What you need to produce from the material below is an exact transcription of the lines from the one with "SONAR1 pin ECHO: SCL -> 13" through the one with "PIR pin VCC: 3V3 -> none", both included, and no other line.

● Source data
_ _ _
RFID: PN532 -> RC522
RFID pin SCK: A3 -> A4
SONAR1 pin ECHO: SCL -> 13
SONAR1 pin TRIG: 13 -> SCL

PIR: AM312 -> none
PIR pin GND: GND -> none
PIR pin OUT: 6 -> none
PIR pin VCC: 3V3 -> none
_ _ _
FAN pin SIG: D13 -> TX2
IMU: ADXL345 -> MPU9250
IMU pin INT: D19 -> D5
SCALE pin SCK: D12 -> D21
_ _ _
● Exercise solution
SONAR1 pin ECHO: SCL -> 13
SONAR1 pin TRIG: 13 -> SCL

PIR: AM312 -> none
PIR pin GND: GND -> none
PIR pin OUT: 6 -> none
PIR pin VCC: 3V3 -> none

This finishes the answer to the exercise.